* ASSIGNMENT
Images in the data are to be skipped, while every line is restated exactly as written.

* DATA BLOCK
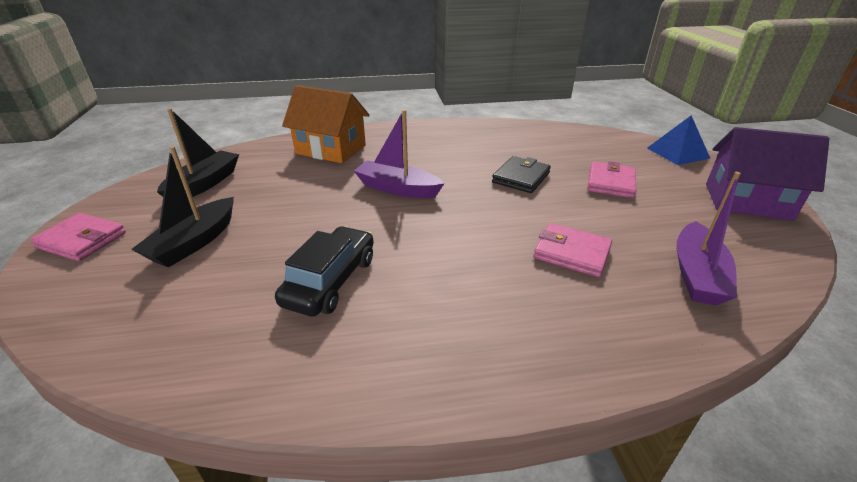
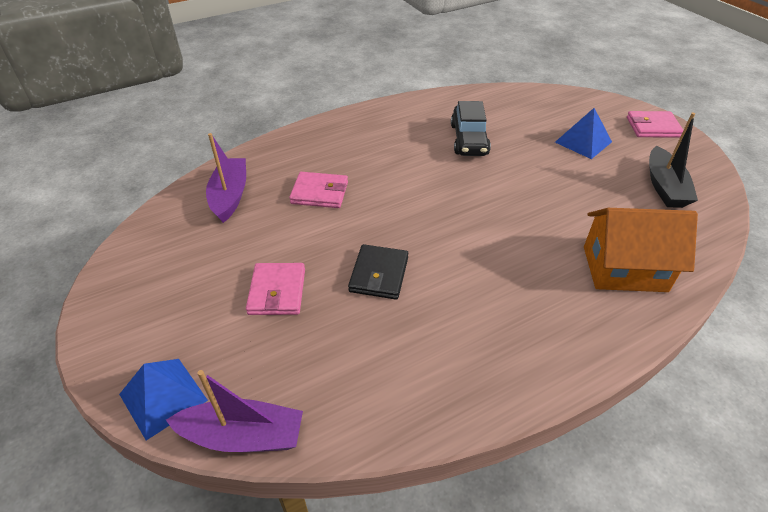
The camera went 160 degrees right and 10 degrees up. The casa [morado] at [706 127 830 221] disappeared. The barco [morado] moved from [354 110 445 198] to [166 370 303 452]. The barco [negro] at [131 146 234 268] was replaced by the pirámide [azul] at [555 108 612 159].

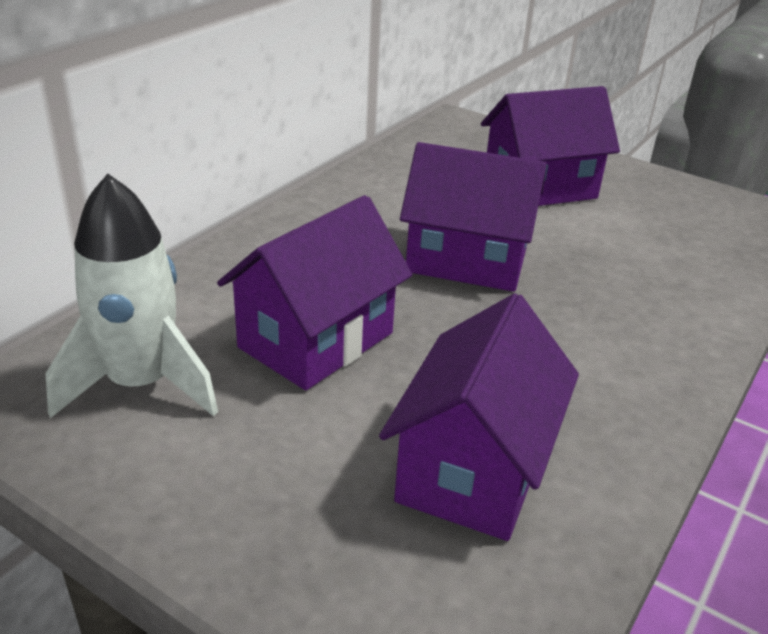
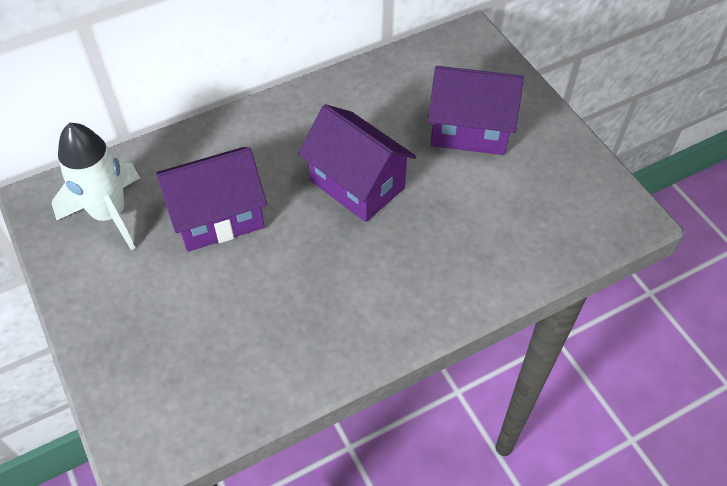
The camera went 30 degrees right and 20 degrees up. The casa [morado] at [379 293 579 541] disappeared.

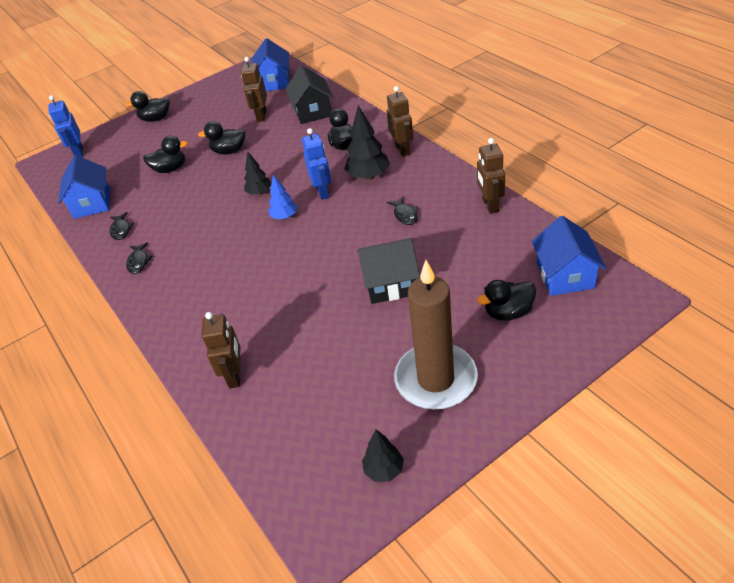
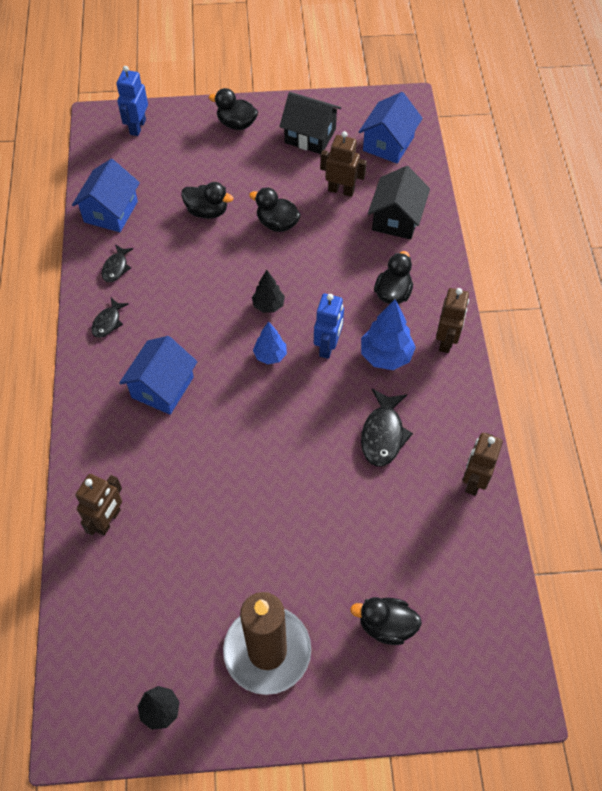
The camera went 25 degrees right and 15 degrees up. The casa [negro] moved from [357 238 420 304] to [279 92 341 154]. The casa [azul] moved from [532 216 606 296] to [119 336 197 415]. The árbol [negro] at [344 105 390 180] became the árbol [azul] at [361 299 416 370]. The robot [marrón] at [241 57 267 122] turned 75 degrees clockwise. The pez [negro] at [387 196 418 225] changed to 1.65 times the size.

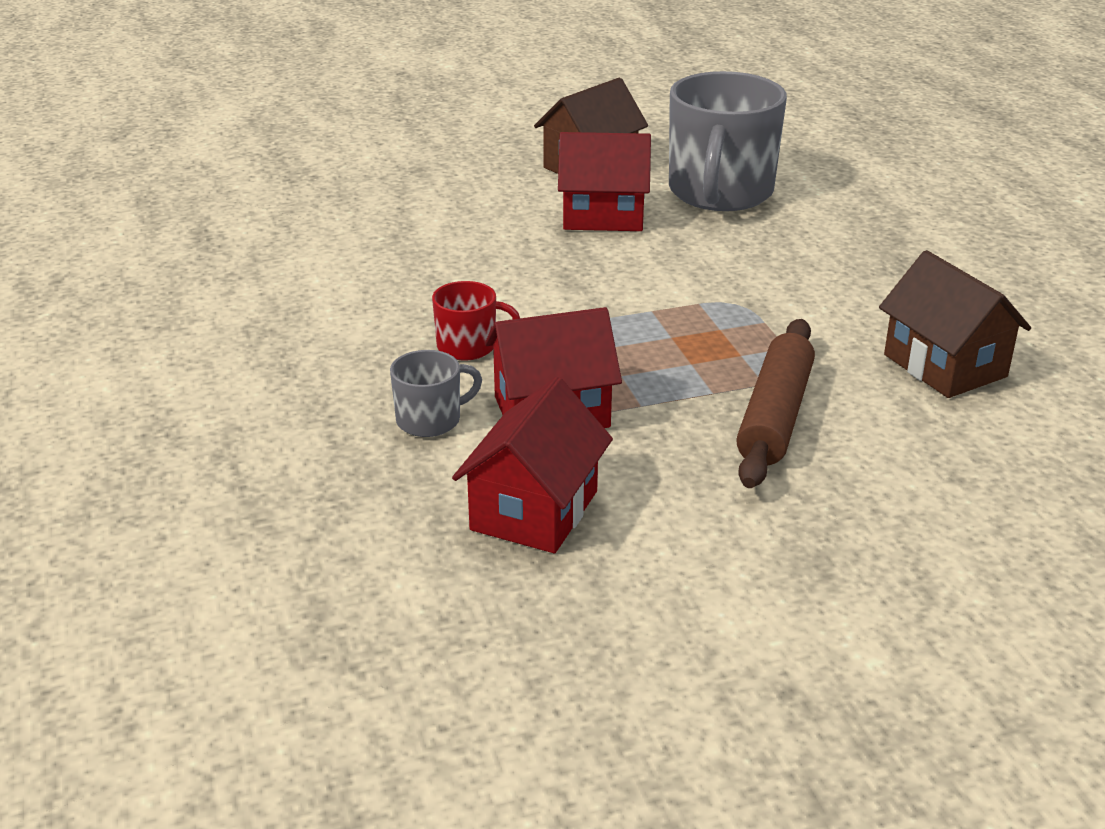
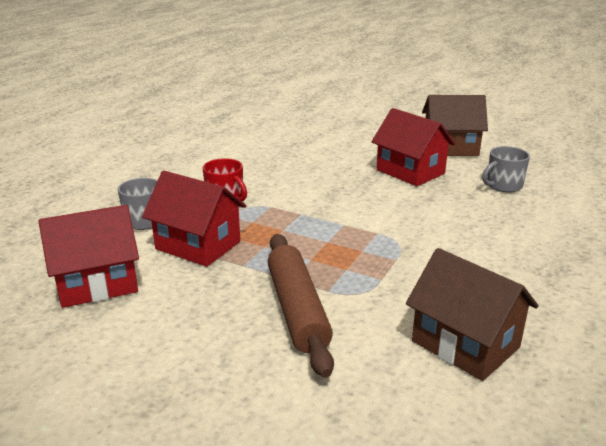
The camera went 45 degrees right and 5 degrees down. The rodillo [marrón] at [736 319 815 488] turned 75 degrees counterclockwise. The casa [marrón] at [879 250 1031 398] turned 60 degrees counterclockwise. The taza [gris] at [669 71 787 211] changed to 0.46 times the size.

* SOLUTION TO THIS PROBLEM
The camera went 160 degrees right and 10 degrees up. The casa [morado] at [706 127 830 221] disappeared. The barco [morado] moved from [354 110 445 198] to [166 370 303 452]. The barco [negro] at [131 146 234 268] was replaced by the pirámide [azul] at [555 108 612 159].

The camera went 30 degrees right and 20 degrees up. The casa [morado] at [379 293 579 541] disappeared.

The camera went 25 degrees right and 15 degrees up. The casa [negro] moved from [357 238 420 304] to [279 92 341 154]. The casa [azul] moved from [532 216 606 296] to [119 336 197 415]. The árbol [negro] at [344 105 390 180] became the árbol [azul] at [361 299 416 370]. The robot [marrón] at [241 57 267 122] turned 75 degrees clockwise. The pez [negro] at [387 196 418 225] changed to 1.65 times the size.

The camera went 45 degrees right and 5 degrees down. The rodillo [marrón] at [736 319 815 488] turned 75 degrees counterclockwise. The casa [marrón] at [879 250 1031 398] turned 60 degrees counterclockwise. The taza [gris] at [669 71 787 211] changed to 0.46 times the size.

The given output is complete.